### Assignment
Pictures in the material below are to be left out, and only the lines from the line with "cyan round brick F3" up to and including the line with "yellow brick J2 level 1 -> none" are to be written out exactly.

*** Dataset ***

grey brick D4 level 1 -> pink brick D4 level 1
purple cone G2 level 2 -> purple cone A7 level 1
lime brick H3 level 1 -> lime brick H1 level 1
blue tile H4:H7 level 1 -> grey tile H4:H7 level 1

***
*** Dataset ***

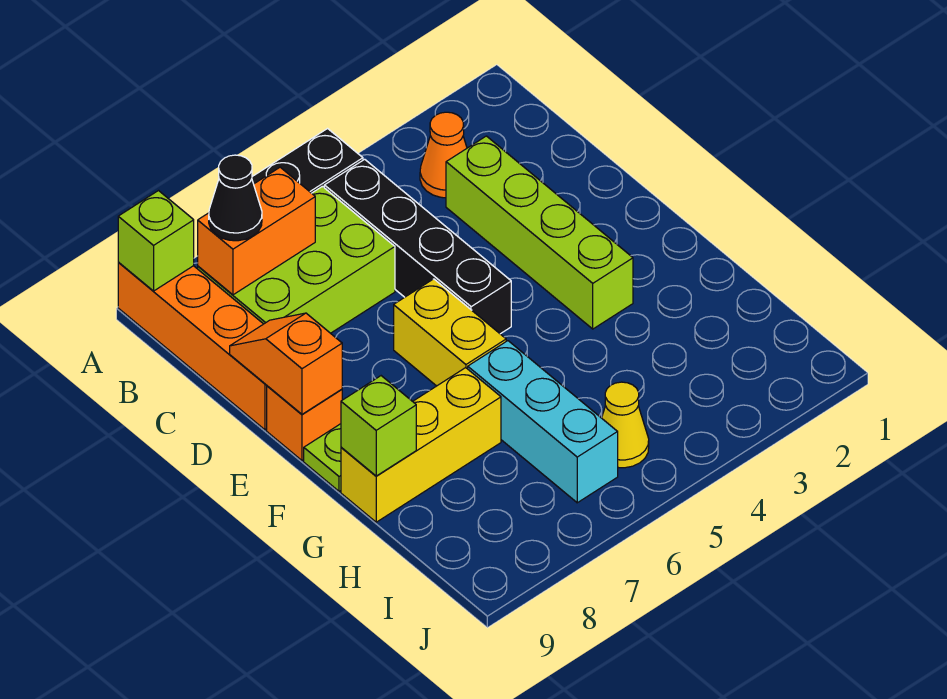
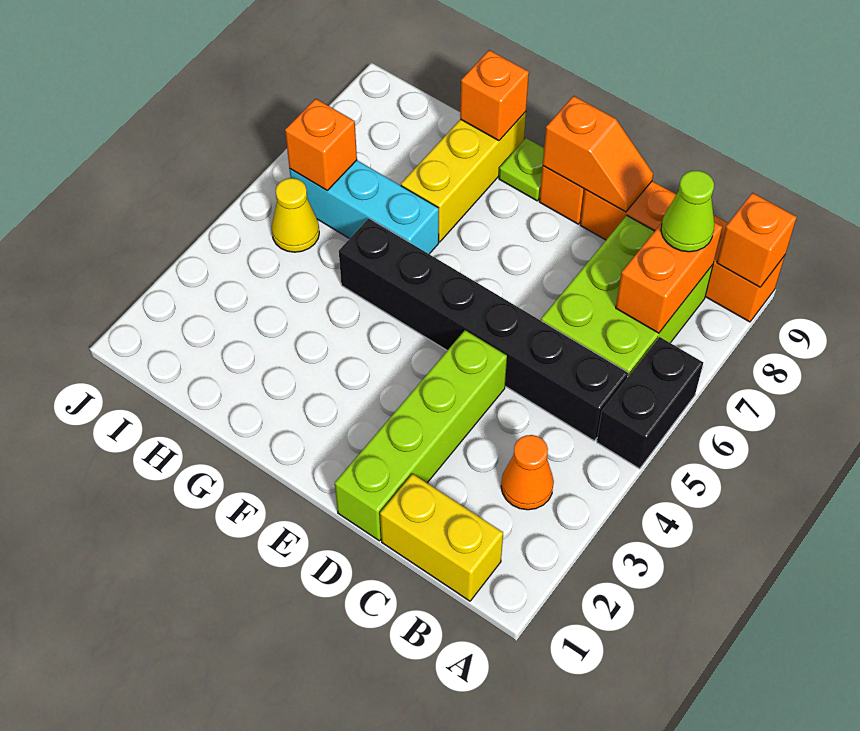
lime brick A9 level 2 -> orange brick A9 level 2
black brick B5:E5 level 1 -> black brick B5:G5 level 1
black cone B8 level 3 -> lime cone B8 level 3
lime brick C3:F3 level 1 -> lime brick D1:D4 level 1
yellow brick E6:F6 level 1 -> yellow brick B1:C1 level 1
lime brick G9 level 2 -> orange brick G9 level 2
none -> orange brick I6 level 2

***
*** Dataset ***

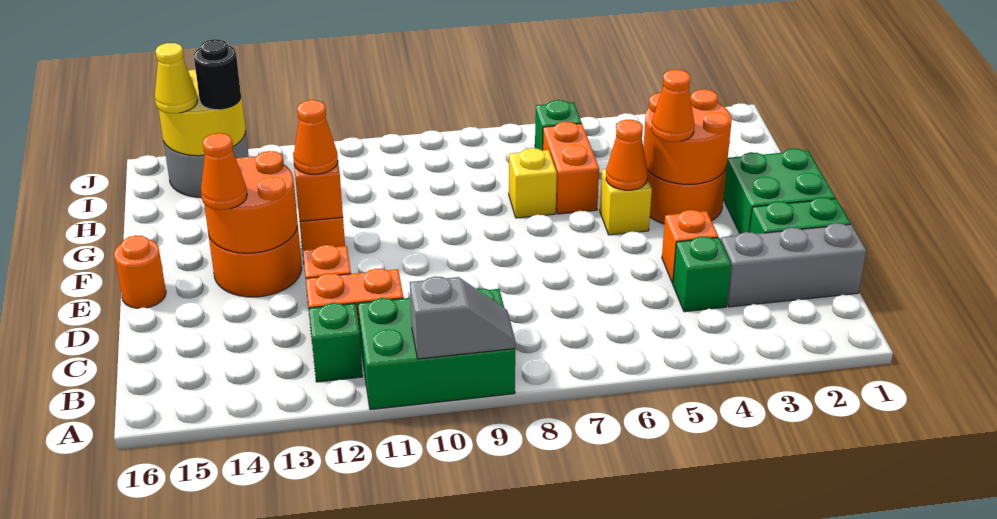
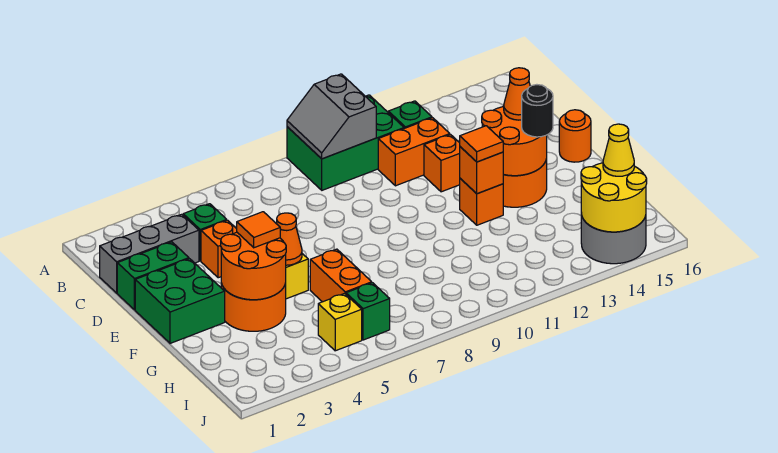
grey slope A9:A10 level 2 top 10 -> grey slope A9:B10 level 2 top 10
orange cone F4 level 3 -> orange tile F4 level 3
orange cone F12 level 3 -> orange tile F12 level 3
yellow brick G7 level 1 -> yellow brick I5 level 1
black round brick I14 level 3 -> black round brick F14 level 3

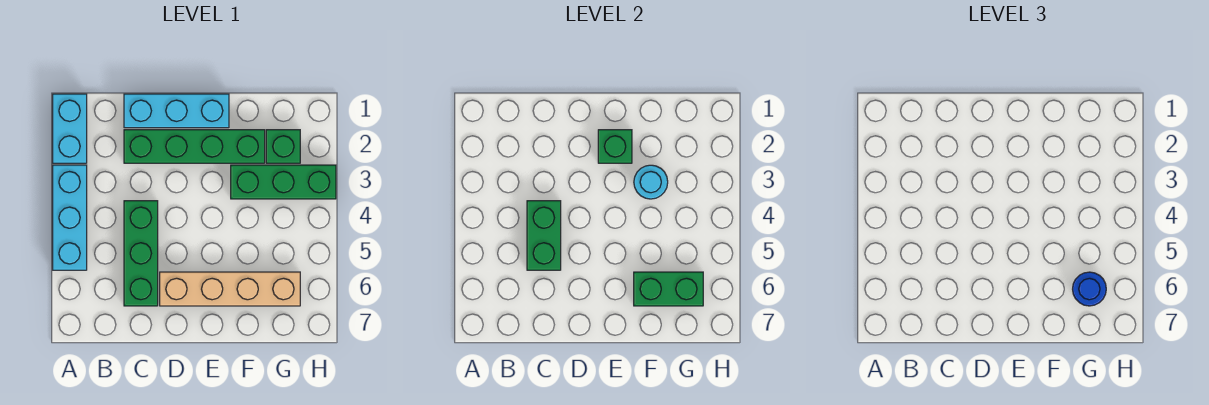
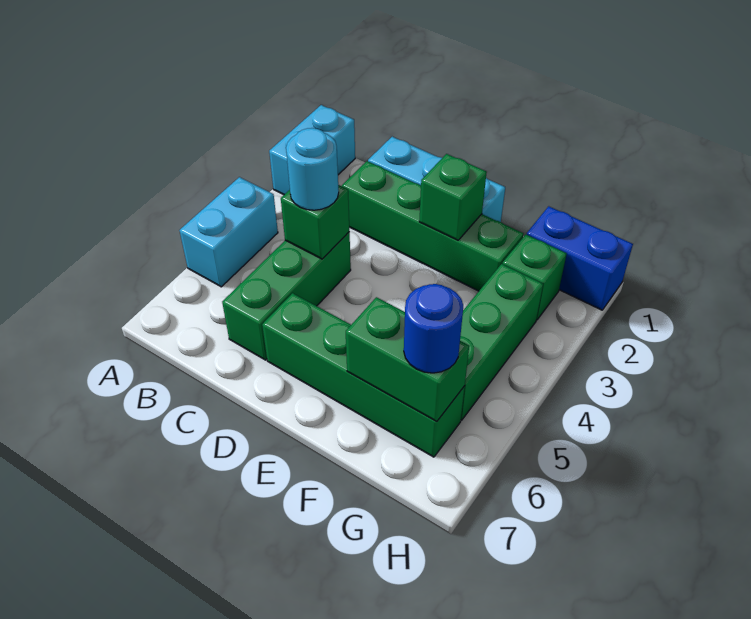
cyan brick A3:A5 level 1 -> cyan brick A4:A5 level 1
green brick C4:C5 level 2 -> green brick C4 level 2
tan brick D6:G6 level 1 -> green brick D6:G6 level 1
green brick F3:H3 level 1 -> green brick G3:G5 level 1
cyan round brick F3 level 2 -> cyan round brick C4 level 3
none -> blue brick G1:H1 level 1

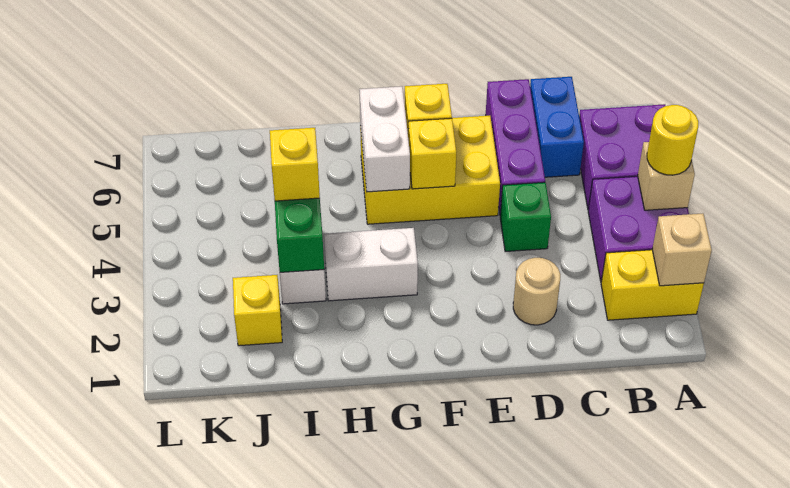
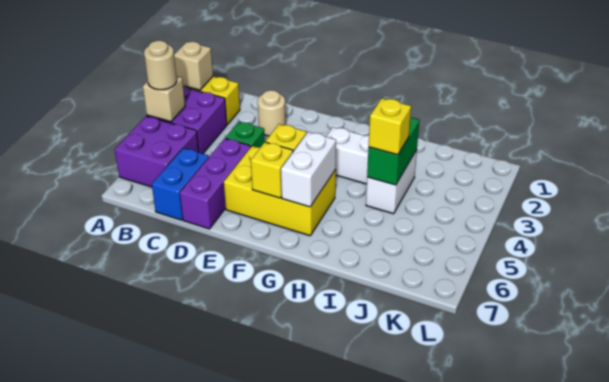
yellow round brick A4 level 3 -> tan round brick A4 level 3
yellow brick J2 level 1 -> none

***

### Answer for the task
cyan round brick F3 level 2 -> cyan round brick C4 level 3
none -> blue brick G1:H1 level 1

yellow round brick A4 level 3 -> tan round brick A4 level 3
yellow brick J2 level 1 -> none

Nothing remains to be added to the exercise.